- WHAT TO DO: Starting with the line containing "SERVO1 pin VCC: 3V3 -> GND" and going on through the line containing "GAS2 pin GND: none -> GND", return the lines of the data below exactly, and only those.

- INPUT:
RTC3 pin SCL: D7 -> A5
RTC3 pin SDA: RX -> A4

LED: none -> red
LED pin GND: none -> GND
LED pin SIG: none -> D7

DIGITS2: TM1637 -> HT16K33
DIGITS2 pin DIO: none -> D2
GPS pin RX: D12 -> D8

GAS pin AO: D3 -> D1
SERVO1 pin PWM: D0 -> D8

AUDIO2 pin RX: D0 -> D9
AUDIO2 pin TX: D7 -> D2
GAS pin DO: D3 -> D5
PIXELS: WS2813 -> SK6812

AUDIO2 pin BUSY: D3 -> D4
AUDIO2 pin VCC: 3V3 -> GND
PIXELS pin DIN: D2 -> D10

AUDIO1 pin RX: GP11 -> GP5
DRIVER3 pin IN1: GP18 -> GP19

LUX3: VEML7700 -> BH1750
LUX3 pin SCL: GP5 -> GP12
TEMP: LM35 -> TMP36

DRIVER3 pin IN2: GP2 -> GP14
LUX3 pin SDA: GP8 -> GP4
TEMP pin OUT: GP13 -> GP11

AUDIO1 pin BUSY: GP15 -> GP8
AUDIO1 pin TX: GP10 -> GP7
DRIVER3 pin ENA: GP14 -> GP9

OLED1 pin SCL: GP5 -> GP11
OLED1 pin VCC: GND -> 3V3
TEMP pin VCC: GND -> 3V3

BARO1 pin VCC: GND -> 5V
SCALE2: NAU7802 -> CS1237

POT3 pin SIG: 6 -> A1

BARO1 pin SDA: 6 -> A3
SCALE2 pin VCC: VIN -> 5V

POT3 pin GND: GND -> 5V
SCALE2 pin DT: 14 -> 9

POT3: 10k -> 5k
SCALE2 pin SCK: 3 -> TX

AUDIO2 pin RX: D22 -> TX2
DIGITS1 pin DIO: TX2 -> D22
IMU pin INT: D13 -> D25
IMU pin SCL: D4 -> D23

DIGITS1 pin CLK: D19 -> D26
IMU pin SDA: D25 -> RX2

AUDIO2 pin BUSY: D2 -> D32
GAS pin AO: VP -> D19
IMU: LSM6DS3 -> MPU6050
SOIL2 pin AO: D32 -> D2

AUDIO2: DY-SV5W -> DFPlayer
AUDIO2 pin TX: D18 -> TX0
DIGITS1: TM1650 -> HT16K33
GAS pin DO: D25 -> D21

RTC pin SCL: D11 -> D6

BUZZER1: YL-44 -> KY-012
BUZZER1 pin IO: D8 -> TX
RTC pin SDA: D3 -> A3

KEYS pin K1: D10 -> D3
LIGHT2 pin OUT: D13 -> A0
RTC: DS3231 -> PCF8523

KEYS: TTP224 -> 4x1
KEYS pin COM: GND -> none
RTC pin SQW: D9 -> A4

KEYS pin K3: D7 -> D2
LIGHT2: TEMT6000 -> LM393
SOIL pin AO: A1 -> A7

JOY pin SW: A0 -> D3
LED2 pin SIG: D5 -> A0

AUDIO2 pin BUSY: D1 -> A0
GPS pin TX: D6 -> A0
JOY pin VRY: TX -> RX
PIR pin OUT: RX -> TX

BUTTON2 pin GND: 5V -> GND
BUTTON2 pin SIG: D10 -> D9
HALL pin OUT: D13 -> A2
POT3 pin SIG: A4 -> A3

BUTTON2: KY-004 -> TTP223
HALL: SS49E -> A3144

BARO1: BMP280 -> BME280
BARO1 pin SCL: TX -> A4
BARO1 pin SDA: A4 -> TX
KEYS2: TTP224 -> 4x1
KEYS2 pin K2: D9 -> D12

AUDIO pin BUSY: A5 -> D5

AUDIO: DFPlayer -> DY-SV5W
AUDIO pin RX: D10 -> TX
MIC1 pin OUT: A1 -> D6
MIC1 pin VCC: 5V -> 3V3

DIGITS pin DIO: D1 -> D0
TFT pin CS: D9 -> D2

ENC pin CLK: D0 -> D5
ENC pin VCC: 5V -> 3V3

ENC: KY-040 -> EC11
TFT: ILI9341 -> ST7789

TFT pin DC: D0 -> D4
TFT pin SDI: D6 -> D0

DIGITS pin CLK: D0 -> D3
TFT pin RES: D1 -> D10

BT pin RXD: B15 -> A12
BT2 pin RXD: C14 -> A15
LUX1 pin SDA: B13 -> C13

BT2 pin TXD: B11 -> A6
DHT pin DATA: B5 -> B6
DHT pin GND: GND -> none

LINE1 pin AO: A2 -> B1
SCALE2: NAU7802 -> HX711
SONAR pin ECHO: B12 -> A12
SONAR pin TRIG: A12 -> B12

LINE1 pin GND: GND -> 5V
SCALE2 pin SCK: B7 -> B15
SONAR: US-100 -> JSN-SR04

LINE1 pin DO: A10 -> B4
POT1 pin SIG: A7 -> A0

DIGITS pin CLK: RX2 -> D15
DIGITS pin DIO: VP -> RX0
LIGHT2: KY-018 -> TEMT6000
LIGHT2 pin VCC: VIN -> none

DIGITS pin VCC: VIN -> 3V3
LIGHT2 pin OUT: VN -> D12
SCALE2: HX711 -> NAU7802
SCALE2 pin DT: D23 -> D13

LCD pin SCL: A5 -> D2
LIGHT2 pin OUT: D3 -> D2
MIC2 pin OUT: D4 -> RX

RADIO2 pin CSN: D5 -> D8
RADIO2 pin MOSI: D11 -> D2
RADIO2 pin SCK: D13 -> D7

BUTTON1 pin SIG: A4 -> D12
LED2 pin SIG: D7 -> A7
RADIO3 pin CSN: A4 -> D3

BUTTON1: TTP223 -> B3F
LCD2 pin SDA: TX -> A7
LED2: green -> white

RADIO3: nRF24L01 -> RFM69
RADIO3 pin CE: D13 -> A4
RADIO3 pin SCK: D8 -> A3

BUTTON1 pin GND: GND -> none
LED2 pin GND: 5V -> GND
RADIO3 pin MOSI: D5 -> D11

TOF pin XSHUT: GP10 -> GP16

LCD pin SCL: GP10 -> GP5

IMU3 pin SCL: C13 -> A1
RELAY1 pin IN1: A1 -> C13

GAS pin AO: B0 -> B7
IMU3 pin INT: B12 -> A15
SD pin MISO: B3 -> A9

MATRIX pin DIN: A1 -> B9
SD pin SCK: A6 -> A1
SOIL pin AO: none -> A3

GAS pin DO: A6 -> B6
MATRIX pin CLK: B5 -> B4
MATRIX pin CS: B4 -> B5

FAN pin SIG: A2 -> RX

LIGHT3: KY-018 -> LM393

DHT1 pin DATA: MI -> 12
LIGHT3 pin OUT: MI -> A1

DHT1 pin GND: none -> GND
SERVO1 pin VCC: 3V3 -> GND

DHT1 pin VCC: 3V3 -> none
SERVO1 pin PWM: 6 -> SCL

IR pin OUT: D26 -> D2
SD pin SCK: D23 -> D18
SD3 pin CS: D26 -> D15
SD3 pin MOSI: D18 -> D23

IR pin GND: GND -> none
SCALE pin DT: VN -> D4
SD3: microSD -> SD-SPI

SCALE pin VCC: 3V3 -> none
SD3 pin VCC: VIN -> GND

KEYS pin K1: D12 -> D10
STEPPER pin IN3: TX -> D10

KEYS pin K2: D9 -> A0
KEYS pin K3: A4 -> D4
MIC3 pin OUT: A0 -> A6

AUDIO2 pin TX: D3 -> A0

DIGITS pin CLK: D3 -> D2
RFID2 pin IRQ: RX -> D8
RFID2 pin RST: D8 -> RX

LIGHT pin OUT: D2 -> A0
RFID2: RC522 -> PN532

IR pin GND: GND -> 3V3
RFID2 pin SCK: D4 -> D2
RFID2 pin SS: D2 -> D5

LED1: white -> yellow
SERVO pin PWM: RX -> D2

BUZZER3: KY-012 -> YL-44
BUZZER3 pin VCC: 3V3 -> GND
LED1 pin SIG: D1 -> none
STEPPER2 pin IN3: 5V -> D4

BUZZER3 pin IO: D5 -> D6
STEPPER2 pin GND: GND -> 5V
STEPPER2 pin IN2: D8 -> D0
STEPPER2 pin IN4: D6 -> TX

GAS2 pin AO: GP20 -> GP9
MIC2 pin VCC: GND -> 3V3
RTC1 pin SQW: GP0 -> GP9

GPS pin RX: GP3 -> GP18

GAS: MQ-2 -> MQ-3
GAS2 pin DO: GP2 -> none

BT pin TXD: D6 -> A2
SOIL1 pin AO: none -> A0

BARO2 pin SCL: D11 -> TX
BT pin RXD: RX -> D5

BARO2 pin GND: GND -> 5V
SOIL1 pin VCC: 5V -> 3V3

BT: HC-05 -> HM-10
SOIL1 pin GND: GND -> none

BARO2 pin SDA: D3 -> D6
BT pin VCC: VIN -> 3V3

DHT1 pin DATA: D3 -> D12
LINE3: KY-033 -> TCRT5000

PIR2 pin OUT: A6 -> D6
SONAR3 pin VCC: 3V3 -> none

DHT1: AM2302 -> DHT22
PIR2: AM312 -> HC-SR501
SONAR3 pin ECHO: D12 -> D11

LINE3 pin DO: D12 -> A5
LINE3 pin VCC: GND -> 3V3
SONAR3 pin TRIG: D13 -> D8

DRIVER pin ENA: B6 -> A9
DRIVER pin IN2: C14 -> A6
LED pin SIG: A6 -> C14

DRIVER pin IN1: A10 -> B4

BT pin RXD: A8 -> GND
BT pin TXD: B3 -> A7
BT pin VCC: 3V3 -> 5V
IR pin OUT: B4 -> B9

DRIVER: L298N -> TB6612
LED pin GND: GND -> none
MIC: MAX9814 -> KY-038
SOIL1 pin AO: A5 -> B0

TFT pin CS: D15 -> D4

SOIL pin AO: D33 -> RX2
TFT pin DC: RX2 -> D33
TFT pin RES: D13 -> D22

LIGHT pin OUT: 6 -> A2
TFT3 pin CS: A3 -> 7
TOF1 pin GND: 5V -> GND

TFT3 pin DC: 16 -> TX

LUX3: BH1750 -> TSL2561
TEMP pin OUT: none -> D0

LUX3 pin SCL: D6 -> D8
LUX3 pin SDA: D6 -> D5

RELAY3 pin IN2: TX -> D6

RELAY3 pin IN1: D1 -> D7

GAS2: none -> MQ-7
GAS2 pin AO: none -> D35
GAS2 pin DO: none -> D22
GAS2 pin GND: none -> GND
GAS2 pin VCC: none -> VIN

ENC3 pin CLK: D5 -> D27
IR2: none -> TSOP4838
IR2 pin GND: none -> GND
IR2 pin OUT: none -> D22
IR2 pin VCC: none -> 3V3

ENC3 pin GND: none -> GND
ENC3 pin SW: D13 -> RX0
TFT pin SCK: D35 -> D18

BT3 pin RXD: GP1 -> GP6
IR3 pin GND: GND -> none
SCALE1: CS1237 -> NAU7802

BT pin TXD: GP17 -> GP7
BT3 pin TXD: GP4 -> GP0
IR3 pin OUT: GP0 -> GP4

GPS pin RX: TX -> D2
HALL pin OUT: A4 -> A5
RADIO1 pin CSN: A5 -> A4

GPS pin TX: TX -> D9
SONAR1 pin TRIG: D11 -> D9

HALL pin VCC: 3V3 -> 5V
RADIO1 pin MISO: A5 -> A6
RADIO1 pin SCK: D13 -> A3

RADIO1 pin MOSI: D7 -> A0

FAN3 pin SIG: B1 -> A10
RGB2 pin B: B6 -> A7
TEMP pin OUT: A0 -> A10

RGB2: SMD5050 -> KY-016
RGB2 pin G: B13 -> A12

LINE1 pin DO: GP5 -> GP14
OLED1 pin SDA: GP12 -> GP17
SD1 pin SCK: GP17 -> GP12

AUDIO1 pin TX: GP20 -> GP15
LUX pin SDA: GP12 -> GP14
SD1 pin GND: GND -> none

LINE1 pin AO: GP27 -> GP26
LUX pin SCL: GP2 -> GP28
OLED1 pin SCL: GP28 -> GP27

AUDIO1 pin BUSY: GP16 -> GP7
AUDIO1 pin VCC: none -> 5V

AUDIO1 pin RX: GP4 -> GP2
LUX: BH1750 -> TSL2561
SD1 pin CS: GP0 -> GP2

- OUTPUT FOR THIS EXERCISE:
SERVO1 pin VCC: 3V3 -> GND

DHT1 pin VCC: 3V3 -> none
SERVO1 pin PWM: 6 -> SCL

IR pin OUT: D26 -> D2
SD pin SCK: D23 -> D18
SD3 pin CS: D26 -> D15
SD3 pin MOSI: D18 -> D23

IR pin GND: GND -> none
SCALE pin DT: VN -> D4
SD3: microSD -> SD-SPI

SCALE pin VCC: 3V3 -> none
SD3 pin VCC: VIN -> GND

KEYS pin K1: D12 -> D10
STEPPER pin IN3: TX -> D10

KEYS pin K2: D9 -> A0
KEYS pin K3: A4 -> D4
MIC3 pin OUT: A0 -> A6

AUDIO2 pin TX: D3 -> A0

DIGITS pin CLK: D3 -> D2
RFID2 pin IRQ: RX -> D8
RFID2 pin RST: D8 -> RX

LIGHT pin OUT: D2 -> A0
RFID2: RC522 -> PN532

IR pin GND: GND -> 3V3
RFID2 pin SCK: D4 -> D2
RFID2 pin SS: D2 -> D5

LED1: white -> yellow
SERVO pin PWM: RX -> D2

BUZZER3: KY-012 -> YL-44
BUZZER3 pin VCC: 3V3 -> GND
LED1 pin SIG: D1 -> none
STEPPER2 pin IN3: 5V -> D4

BUZZER3 pin IO: D5 -> D6
STEPPER2 pin GND: GND -> 5V
STEPPER2 pin IN2: D8 -> D0
STEPPER2 pin IN4: D6 -> TX

GAS2 pin AO: GP20 -> GP9
MIC2 pin VCC: GND -> 3V3
RTC1 pin SQW: GP0 -> GP9

GPS pin RX: GP3 -> GP18

GAS: MQ-2 -> MQ-3
GAS2 pin DO: GP2 -> none

BT pin TXD: D6 -> A2
SOIL1 pin AO: none -> A0

BARO2 pin SCL: D11 -> TX
BT pin RXD: RX -> D5

BARO2 pin GND: GND -> 5V
SOIL1 pin VCC: 5V -> 3V3

BT: HC-05 -> HM-10
SOIL1 pin GND: GND -> none

BARO2 pin SDA: D3 -> D6
BT pin VCC: VIN -> 3V3

DHT1 pin DATA: D3 -> D12
LINE3: KY-033 -> TCRT5000

PIR2 pin OUT: A6 -> D6
SONAR3 pin VCC: 3V3 -> none

DHT1: AM2302 -> DHT22
PIR2: AM312 -> HC-SR501
SONAR3 pin ECHO: D12 -> D11

LINE3 pin DO: D12 -> A5
LINE3 pin VCC: GND -> 3V3
SONAR3 pin TRIG: D13 -> D8

DRIVER pin ENA: B6 -> A9
DRIVER pin IN2: C14 -> A6
LED pin SIG: A6 -> C14

DRIVER pin IN1: A10 -> B4

BT pin RXD: A8 -> GND
BT pin TXD: B3 -> A7
BT pin VCC: 3V3 -> 5V
IR pin OUT: B4 -> B9

DRIVER: L298N -> TB6612
LED pin GND: GND -> none
MIC: MAX9814 -> KY-038
SOIL1 pin AO: A5 -> B0

TFT pin CS: D15 -> D4

SOIL pin AO: D33 -> RX2
TFT pin DC: RX2 -> D33
TFT pin RES: D13 -> D22

LIGHT pin OUT: 6 -> A2
TFT3 pin CS: A3 -> 7
TOF1 pin GND: 5V -> GND

TFT3 pin DC: 16 -> TX

LUX3: BH1750 -> TSL2561
TEMP pin OUT: none -> D0

LUX3 pin SCL: D6 -> D8
LUX3 pin SDA: D6 -> D5

RELAY3 pin IN2: TX -> D6

RELAY3 pin IN1: D1 -> D7

GAS2: none -> MQ-7
GAS2 pin AO: none -> D35
GAS2 pin DO: none -> D22
GAS2 pin GND: none -> GND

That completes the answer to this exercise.